**Exercise prompt**. Select every line in the data below that contains the string "given", and copy each of those lines.

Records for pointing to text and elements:
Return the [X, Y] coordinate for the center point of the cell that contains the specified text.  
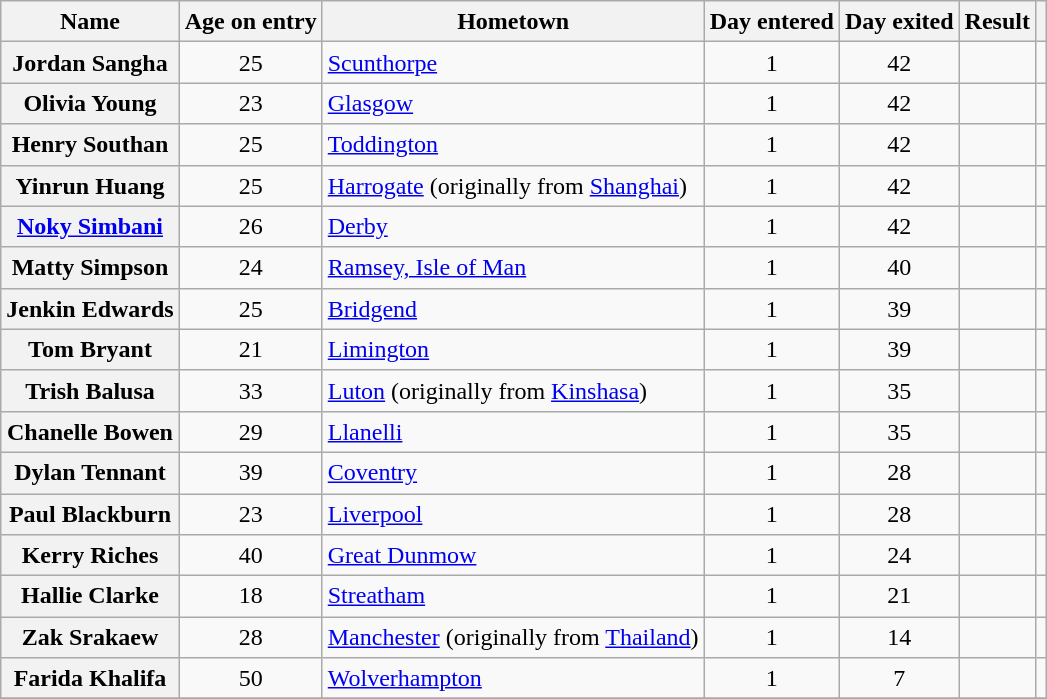
Streatham [513, 596]
Henry Southan [90, 144]
Chanelle Bowen [90, 432]
Matty Simpson [90, 268]
Olivia Young [90, 104]
Limington [513, 350]
Noky Simbani [90, 226]
Result [997, 22]
Derby [513, 226]
Yinrun Huang [90, 186]
Tom Bryant [90, 350]
26 [250, 226]
Trish Balusa [90, 390]
Great Dunmow [513, 556]
Day exited [899, 22]
Jordan Sangha [90, 62]
Liverpool [513, 514]
Luton (originally from Kinshasa) [513, 390]
Glasgow [513, 104]
Hallie Clarke [90, 596]
Ramsey, Isle of Man [513, 268]
Scunthorpe [513, 62]
29 [250, 432]
Bridgend [513, 308]
Name [90, 22]
Paul Blackburn [90, 514]
18 [250, 596]
Dylan Tennant [90, 472]
33 [250, 390]
14 [899, 638]
Hometown [513, 22]
Zak Srakaew [90, 638]
Kerry Riches [90, 556]
Age on entry [250, 22]
Coventry [513, 472]
Wolverhampton [513, 678]
7 [899, 678]
Llanelli [513, 432]
50 [250, 678]
Farida Khalifa [90, 678]
Harrogate (originally from Shanghai) [513, 186]
Manchester (originally from Thailand) [513, 638]
Day entered [772, 22]
Jenkin Edwards [90, 308]
Toddington [513, 144]
Find where the given text appears and provide that cell's center as (x, y) coordinate. 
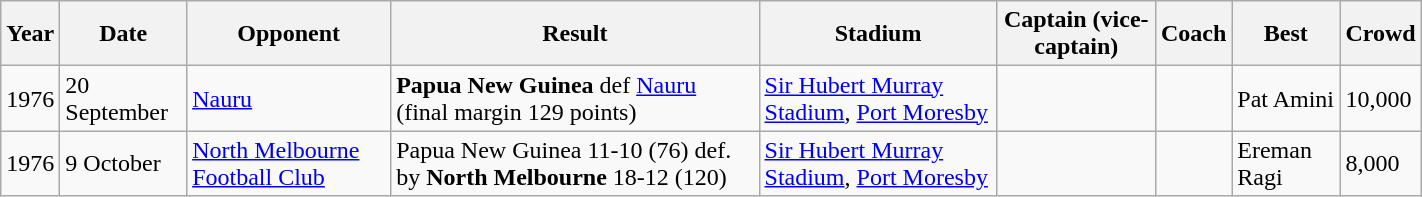
Papua New Guinea def Nauru (final margin 129 points) (575, 98)
Stadium (878, 34)
Nauru (289, 98)
Papua New Guinea 11-10 (76) def. by North Melbourne 18-12 (120) (575, 164)
9 October (124, 164)
8,000 (1380, 164)
Year (30, 34)
Opponent (289, 34)
Coach (1193, 34)
North Melbourne Football Club (289, 164)
Ereman Ragi (1286, 164)
Crowd (1380, 34)
Captain (vice-captain) (1076, 34)
10,000 (1380, 98)
Pat Amini (1286, 98)
Date (124, 34)
Best (1286, 34)
20 September (124, 98)
Result (575, 34)
Provide the [X, Y] coordinate of the cell's center where the given text is located.  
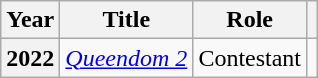
Title [126, 20]
Contestant [250, 58]
2022 [30, 58]
Year [30, 20]
Role [250, 20]
Queendom 2 [126, 58]
Pinpoint the cell where the given text exists, returning its [X, Y] midpoint coordinate. 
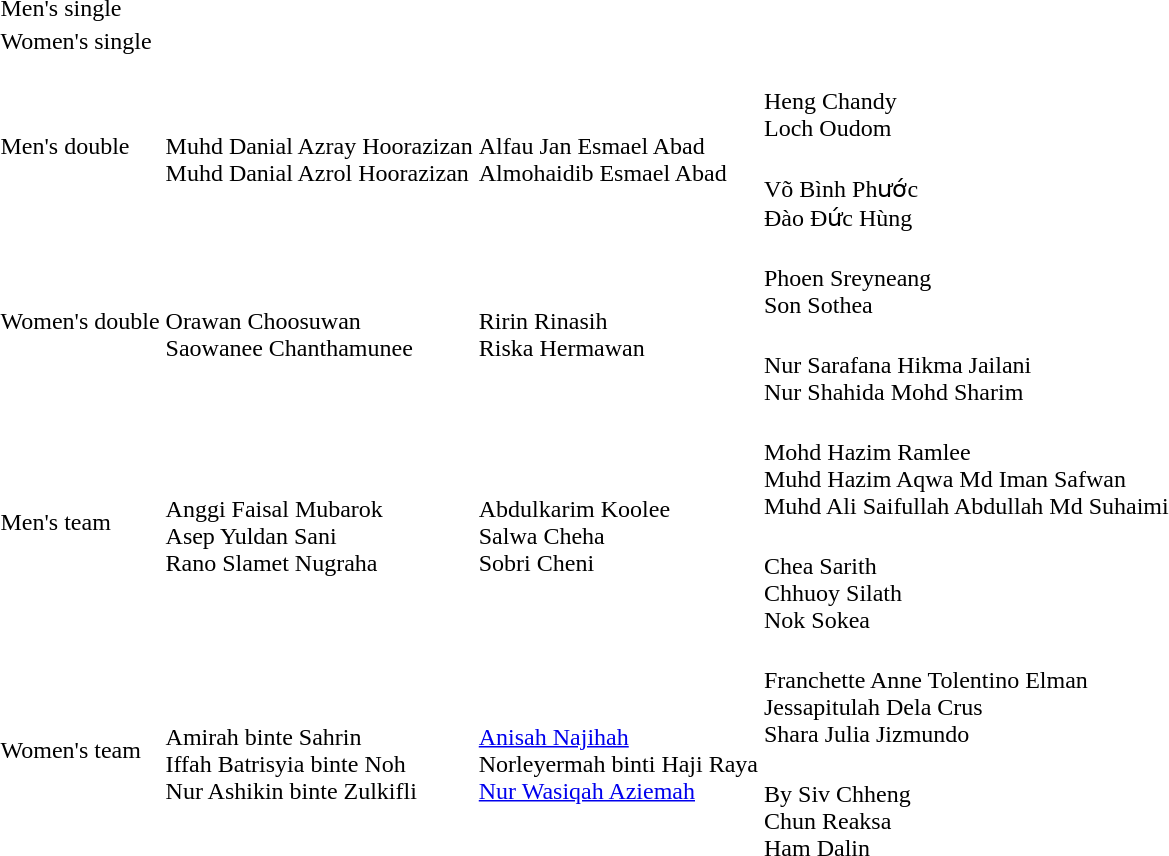
Ririn RinasihRiska Hermawan [618, 322]
Muhd Danial Azray HoorazizanMuhd Danial Azrol Hoorazizan [319, 146]
Orawan ChoosuwanSaowanee Chanthamunee [319, 322]
Alfau Jan Esmael AbadAlmohaidib Esmael Abad [618, 146]
Abdulkarim KooleeSalwa ChehaSobri Cheni [618, 522]
Anggi Faisal MubarokAsep Yuldan SaniRano Slamet Nugraha [319, 522]
Identify which cell holds the provided text, then report its [X, Y] central coordinate. 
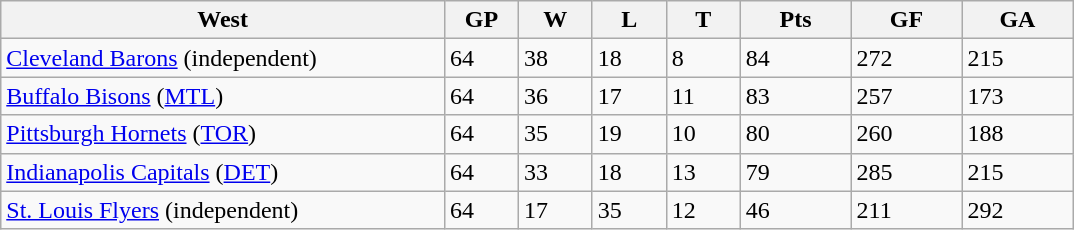
8 [703, 58]
292 [1018, 210]
272 [906, 58]
173 [1018, 96]
13 [703, 172]
80 [796, 134]
285 [906, 172]
GF [906, 20]
Pts [796, 20]
46 [796, 210]
T [703, 20]
Indianapolis Capitals (DET) [223, 172]
19 [629, 134]
36 [555, 96]
Cleveland Barons (independent) [223, 58]
West [223, 20]
83 [796, 96]
GP [481, 20]
38 [555, 58]
St. Louis Flyers (independent) [223, 210]
L [629, 20]
Buffalo Bisons (MTL) [223, 96]
33 [555, 172]
11 [703, 96]
211 [906, 210]
GA [1018, 20]
260 [906, 134]
257 [906, 96]
79 [796, 172]
188 [1018, 134]
10 [703, 134]
84 [796, 58]
12 [703, 210]
Pittsburgh Hornets (TOR) [223, 134]
W [555, 20]
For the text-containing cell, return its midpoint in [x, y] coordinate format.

**Exercise answer**.
Find where the given text appears and provide that cell's center as (x, y) coordinate. 
Provide the [X, Y] coordinate of the cell's center where the given text is located.  
Pinpoint the cell where the given text exists, returning its [X, Y] midpoint coordinate. 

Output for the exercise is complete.